**EXERCISE INSTRUCTIONS**
Each line of the listing that contains the word "camera" is to be copied.

**PROVIDED DATA**
-- Opening Marker --

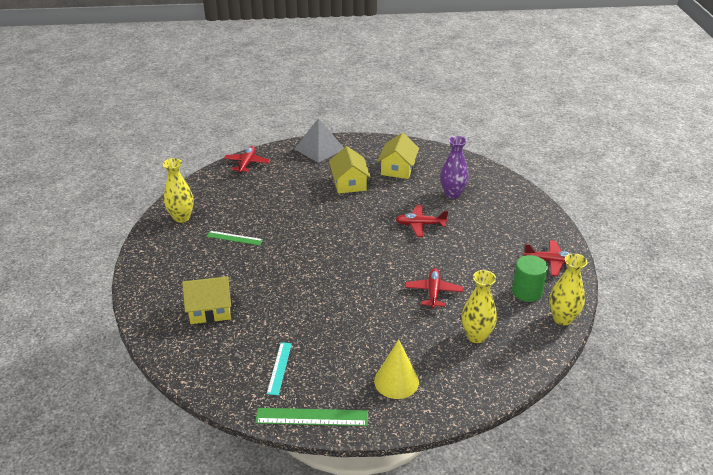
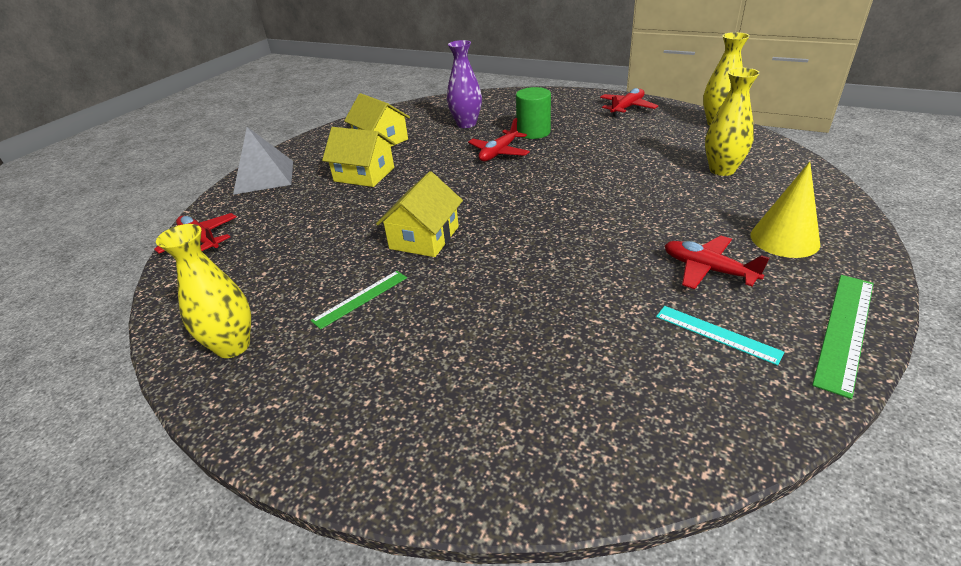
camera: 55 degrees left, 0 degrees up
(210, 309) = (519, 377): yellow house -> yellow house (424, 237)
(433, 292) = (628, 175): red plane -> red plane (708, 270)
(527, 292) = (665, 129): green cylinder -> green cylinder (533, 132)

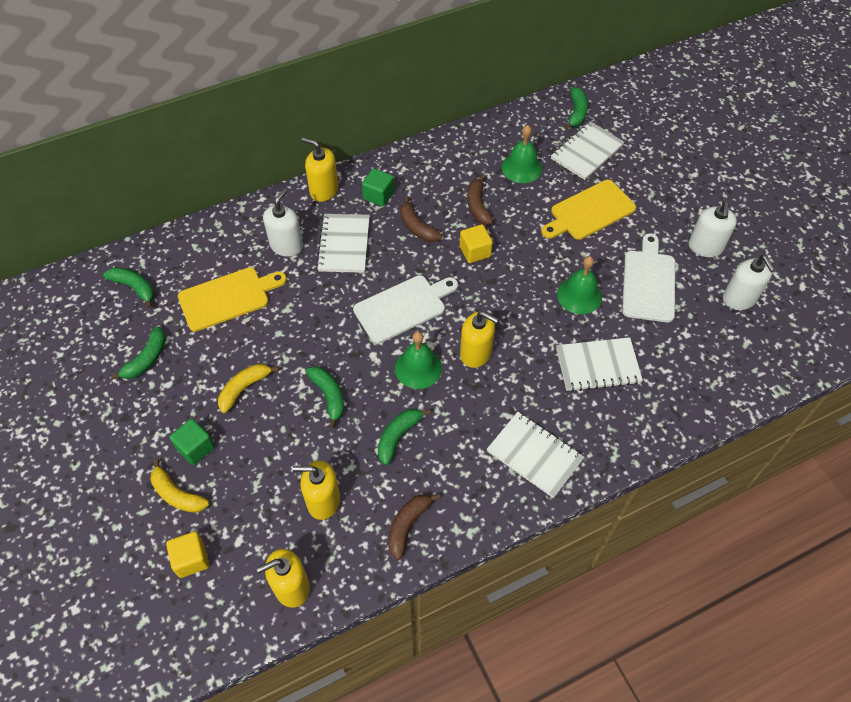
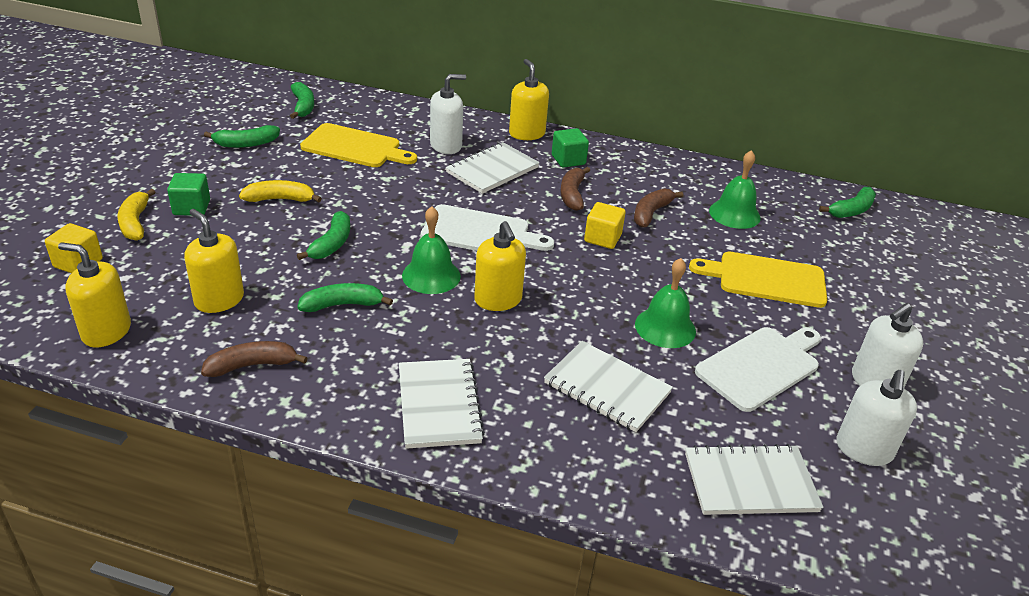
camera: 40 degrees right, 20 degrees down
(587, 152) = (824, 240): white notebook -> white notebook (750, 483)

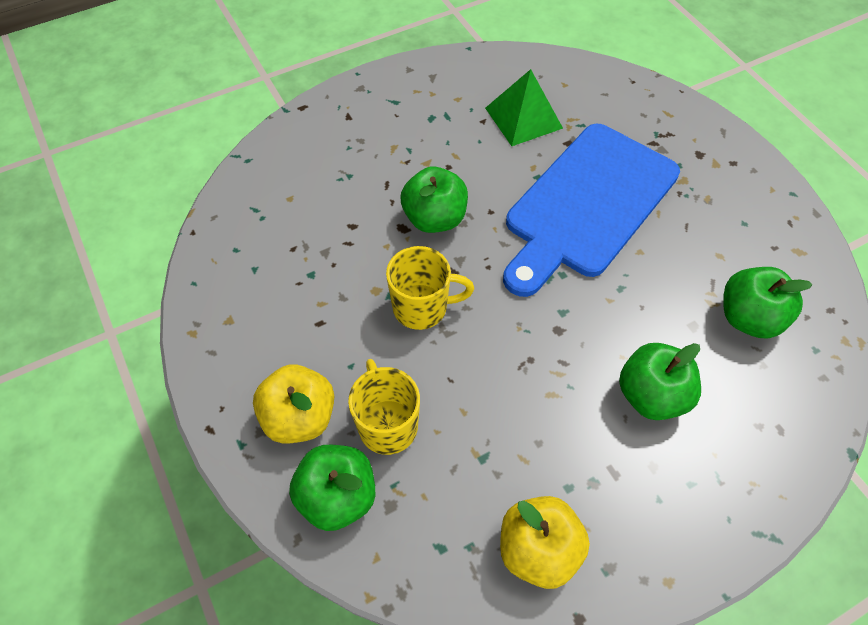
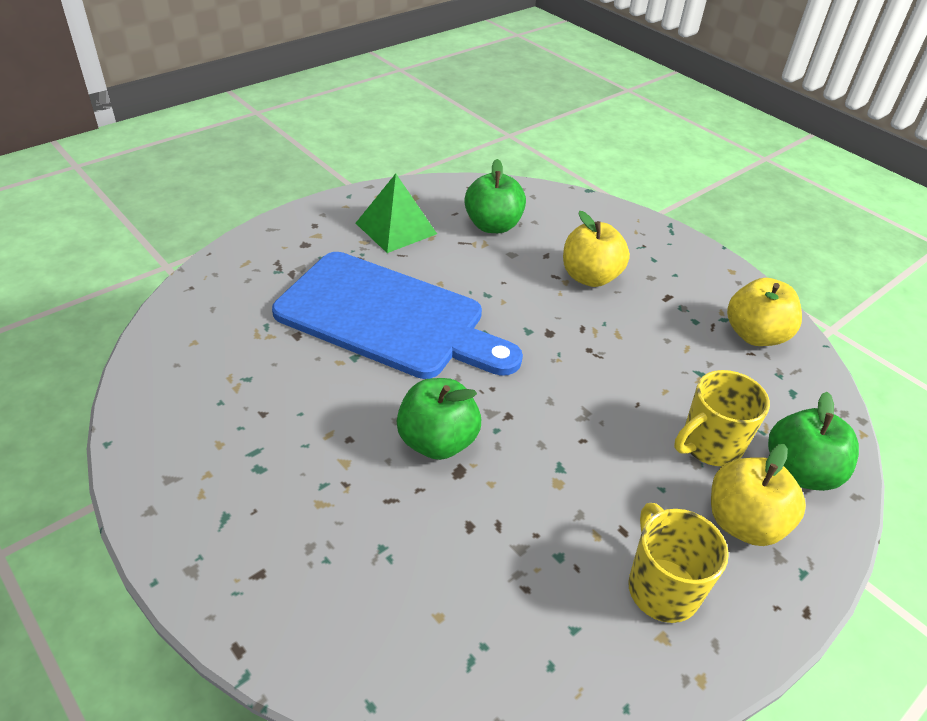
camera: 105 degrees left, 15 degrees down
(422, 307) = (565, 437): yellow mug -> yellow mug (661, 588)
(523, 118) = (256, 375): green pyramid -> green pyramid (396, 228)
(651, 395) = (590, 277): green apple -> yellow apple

-- Closing Marker --

**OUTPUT BELOW**
camera: 55 degrees left, 0 degrees up
camera: 40 degrees right, 20 degrees down
camera: 105 degrees left, 15 degrees down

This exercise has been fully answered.